═══ Given entries
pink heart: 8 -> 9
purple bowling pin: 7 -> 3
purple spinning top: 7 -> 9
══════
═══ Given entries
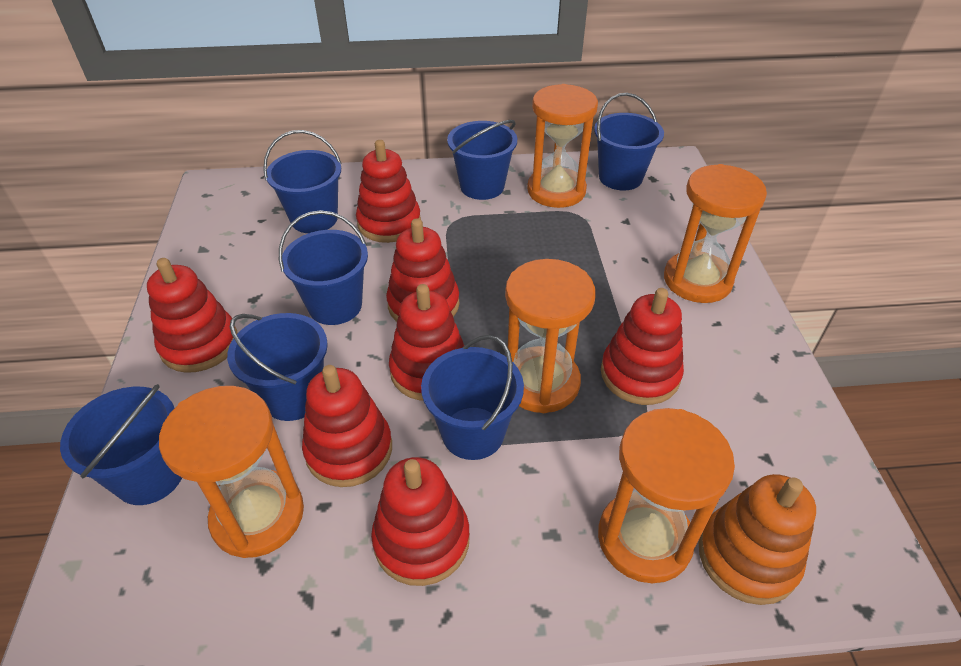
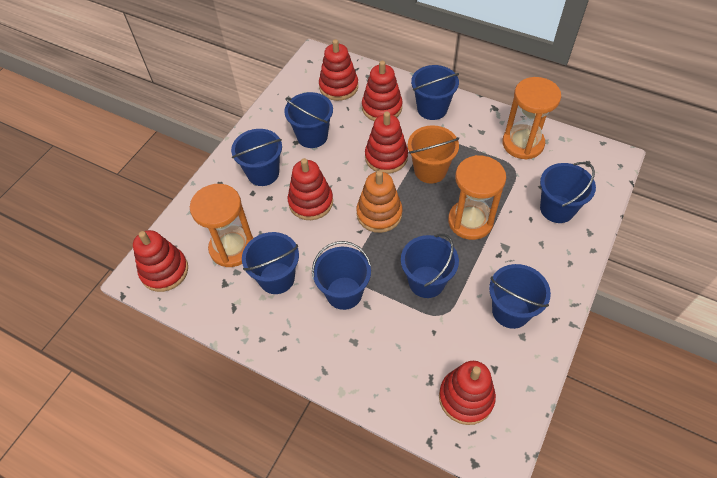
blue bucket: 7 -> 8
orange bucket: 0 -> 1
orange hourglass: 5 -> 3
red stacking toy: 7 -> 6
══════
#### To do
Your answer must be the lines above from the one containing "blue bucket: 7 -> 8" to the one containing "red stacking toy: 7 -> 6", both included, restated word for word.

#### Task answer
blue bucket: 7 -> 8
orange bucket: 0 -> 1
orange hourglass: 5 -> 3
red stacking toy: 7 -> 6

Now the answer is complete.